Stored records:

☆ ☆ ☆

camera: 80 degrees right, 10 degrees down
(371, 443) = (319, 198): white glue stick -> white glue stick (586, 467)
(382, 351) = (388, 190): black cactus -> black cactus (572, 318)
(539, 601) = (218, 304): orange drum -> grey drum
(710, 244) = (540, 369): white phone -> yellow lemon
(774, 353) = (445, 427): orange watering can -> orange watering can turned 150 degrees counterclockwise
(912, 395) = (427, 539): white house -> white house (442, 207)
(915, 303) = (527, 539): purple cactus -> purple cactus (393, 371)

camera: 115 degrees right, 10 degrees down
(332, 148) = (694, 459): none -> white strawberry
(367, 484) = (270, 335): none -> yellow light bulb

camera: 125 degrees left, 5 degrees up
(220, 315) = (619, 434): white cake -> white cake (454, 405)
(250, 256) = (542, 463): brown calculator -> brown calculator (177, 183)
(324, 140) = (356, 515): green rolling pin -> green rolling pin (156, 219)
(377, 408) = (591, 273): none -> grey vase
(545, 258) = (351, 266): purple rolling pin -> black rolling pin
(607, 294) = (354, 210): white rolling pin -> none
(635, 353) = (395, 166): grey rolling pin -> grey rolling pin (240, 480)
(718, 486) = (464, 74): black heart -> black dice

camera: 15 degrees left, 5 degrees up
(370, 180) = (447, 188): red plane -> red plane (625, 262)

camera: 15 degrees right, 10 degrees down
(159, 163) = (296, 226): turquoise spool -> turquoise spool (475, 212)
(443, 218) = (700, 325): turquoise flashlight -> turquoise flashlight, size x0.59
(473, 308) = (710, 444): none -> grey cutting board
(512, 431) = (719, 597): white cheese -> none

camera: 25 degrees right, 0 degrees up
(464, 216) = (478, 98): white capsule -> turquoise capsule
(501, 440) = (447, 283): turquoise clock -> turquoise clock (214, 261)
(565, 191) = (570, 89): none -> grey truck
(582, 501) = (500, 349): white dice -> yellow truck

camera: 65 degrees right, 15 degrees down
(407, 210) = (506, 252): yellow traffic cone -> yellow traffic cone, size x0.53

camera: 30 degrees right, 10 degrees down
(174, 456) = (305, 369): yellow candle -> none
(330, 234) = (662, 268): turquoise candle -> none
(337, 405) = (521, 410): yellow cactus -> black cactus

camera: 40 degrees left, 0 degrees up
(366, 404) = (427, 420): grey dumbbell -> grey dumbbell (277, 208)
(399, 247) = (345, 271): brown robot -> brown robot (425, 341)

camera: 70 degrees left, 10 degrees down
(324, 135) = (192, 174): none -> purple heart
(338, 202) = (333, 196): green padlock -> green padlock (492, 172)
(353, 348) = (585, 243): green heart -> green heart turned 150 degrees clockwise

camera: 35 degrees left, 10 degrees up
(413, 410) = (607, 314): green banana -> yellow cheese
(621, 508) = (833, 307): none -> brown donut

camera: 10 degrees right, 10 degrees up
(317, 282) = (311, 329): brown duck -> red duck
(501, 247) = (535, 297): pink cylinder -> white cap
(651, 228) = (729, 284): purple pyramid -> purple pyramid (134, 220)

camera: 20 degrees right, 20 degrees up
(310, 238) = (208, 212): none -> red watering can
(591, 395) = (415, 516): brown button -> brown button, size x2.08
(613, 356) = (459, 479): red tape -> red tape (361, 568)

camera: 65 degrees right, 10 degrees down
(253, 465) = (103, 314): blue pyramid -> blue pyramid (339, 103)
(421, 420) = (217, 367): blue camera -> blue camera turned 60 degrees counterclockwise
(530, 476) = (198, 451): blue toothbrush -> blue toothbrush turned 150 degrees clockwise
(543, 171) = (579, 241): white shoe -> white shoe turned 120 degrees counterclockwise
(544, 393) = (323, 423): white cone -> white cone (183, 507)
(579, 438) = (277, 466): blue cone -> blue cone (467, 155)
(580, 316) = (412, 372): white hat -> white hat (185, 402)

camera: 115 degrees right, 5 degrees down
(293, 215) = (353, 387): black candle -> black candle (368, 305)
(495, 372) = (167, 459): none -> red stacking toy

☆ ☆ ☆

Aim of the exercise = Set the records above down again, exactly as they read.

Answer section =
camera: 80 degrees right, 10 degrees down
(371, 443) = (319, 198): white glue stick -> white glue stick (586, 467)
(382, 351) = (388, 190): black cactus -> black cactus (572, 318)
(539, 601) = (218, 304): orange drum -> grey drum
(710, 244) = (540, 369): white phone -> yellow lemon
(774, 353) = (445, 427): orange watering can -> orange watering can turned 150 degrees counterclockwise
(912, 395) = (427, 539): white house -> white house (442, 207)
(915, 303) = (527, 539): purple cactus -> purple cactus (393, 371)

camera: 115 degrees right, 10 degrees down
(332, 148) = (694, 459): none -> white strawberry
(367, 484) = (270, 335): none -> yellow light bulb

camera: 125 degrees left, 5 degrees up
(220, 315) = (619, 434): white cake -> white cake (454, 405)
(250, 256) = (542, 463): brown calculator -> brown calculator (177, 183)
(324, 140) = (356, 515): green rolling pin -> green rolling pin (156, 219)
(377, 408) = (591, 273): none -> grey vase
(545, 258) = (351, 266): purple rolling pin -> black rolling pin
(607, 294) = (354, 210): white rolling pin -> none
(635, 353) = (395, 166): grey rolling pin -> grey rolling pin (240, 480)
(718, 486) = (464, 74): black heart -> black dice

camera: 15 degrees left, 5 degrees up
(370, 180) = (447, 188): red plane -> red plane (625, 262)

camera: 15 degrees right, 10 degrees down
(159, 163) = (296, 226): turquoise spool -> turquoise spool (475, 212)
(443, 218) = (700, 325): turquoise flashlight -> turquoise flashlight, size x0.59
(473, 308) = (710, 444): none -> grey cutting board
(512, 431) = (719, 597): white cheese -> none

camera: 25 degrees right, 0 degrees up
(464, 216) = (478, 98): white capsule -> turquoise capsule
(501, 440) = (447, 283): turquoise clock -> turquoise clock (214, 261)
(565, 191) = (570, 89): none -> grey truck
(582, 501) = (500, 349): white dice -> yellow truck

camera: 65 degrees right, 15 degrees down
(407, 210) = (506, 252): yellow traffic cone -> yellow traffic cone, size x0.53

camera: 30 degrees right, 10 degrees down
(174, 456) = (305, 369): yellow candle -> none
(330, 234) = (662, 268): turquoise candle -> none
(337, 405) = (521, 410): yellow cactus -> black cactus

camera: 40 degrees left, 0 degrees up
(366, 404) = (427, 420): grey dumbbell -> grey dumbbell (277, 208)
(399, 247) = (345, 271): brown robot -> brown robot (425, 341)

camera: 70 degrees left, 10 degrees down
(324, 135) = (192, 174): none -> purple heart
(338, 202) = (333, 196): green padlock -> green padlock (492, 172)
(353, 348) = (585, 243): green heart -> green heart turned 150 degrees clockwise

camera: 35 degrees left, 10 degrees up
(413, 410) = (607, 314): green banana -> yellow cheese
(621, 508) = (833, 307): none -> brown donut

camera: 10 degrees right, 10 degrees up
(317, 282) = (311, 329): brown duck -> red duck
(501, 247) = (535, 297): pink cylinder -> white cap
(651, 228) = (729, 284): purple pyramid -> purple pyramid (134, 220)

camera: 20 degrees right, 20 degrees up
(310, 238) = (208, 212): none -> red watering can
(591, 395) = (415, 516): brown button -> brown button, size x2.08
(613, 356) = (459, 479): red tape -> red tape (361, 568)

camera: 65 degrees right, 10 degrees down
(253, 465) = (103, 314): blue pyramid -> blue pyramid (339, 103)
(421, 420) = (217, 367): blue camera -> blue camera turned 60 degrees counterclockwise
(530, 476) = (198, 451): blue toothbrush -> blue toothbrush turned 150 degrees clockwise
(543, 171) = (579, 241): white shoe -> white shoe turned 120 degrees counterclockwise
(544, 393) = (323, 423): white cone -> white cone (183, 507)
(579, 438) = (277, 466): blue cone -> blue cone (467, 155)
(580, 316) = (412, 372): white hat -> white hat (185, 402)

camera: 115 degrees right, 5 degrees down
(293, 215) = (353, 387): black candle -> black candle (368, 305)
(495, 372) = (167, 459): none -> red stacking toy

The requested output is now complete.